Spatial object tracking data
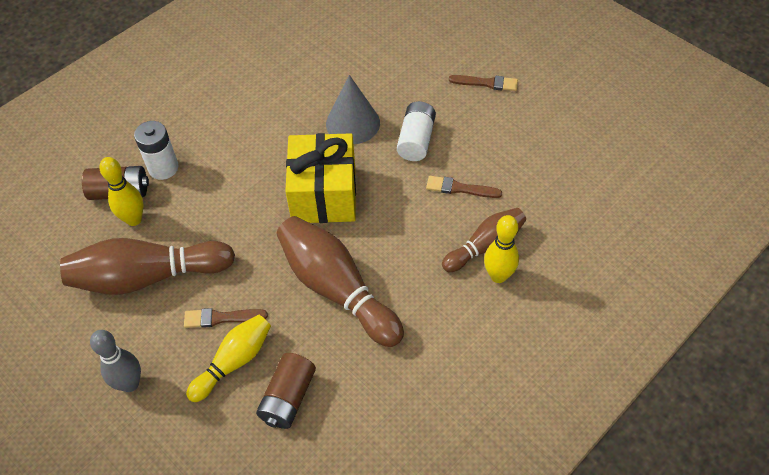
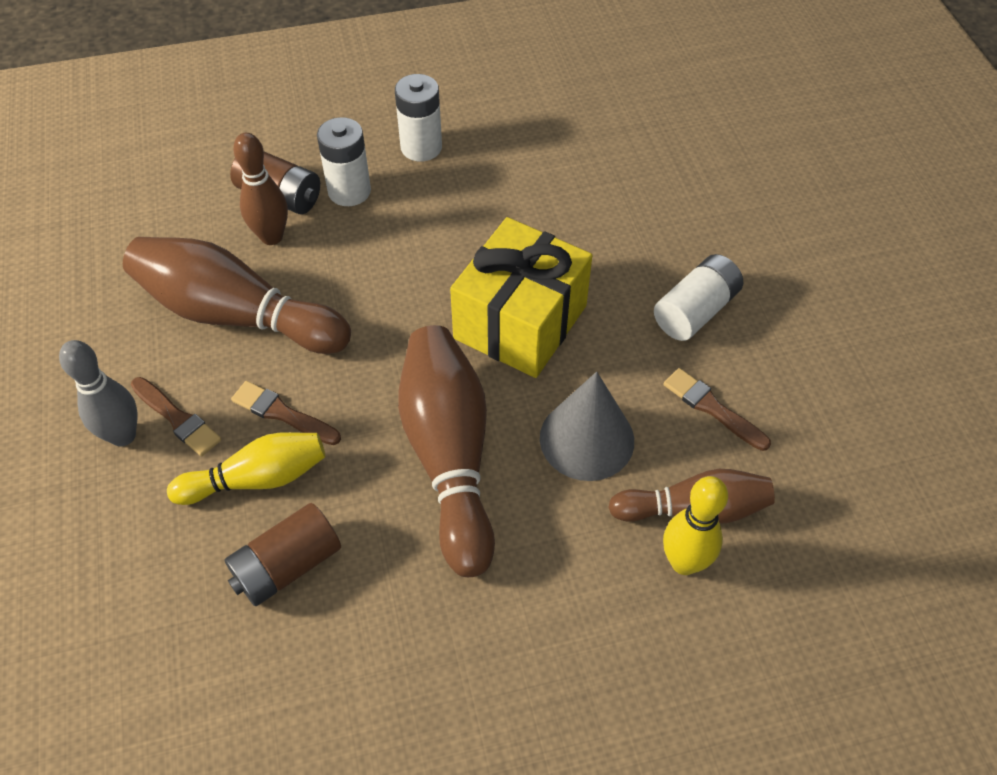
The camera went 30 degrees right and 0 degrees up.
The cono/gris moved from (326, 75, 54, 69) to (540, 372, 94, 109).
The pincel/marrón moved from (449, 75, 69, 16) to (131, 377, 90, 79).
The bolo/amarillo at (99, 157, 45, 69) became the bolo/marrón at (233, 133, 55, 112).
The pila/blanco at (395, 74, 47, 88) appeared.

→ **THE TASK**
Give back, word for word, only the lines from the one containing "The cono/gris moved" through the closing line of the entries.

→ **EXERCISE RESPONSE**
The cono/gris moved from (326, 75, 54, 69) to (540, 372, 94, 109).
The pincel/marrón moved from (449, 75, 69, 16) to (131, 377, 90, 79).
The bolo/amarillo at (99, 157, 45, 69) became the bolo/marrón at (233, 133, 55, 112).
The pila/blanco at (395, 74, 47, 88) appeared.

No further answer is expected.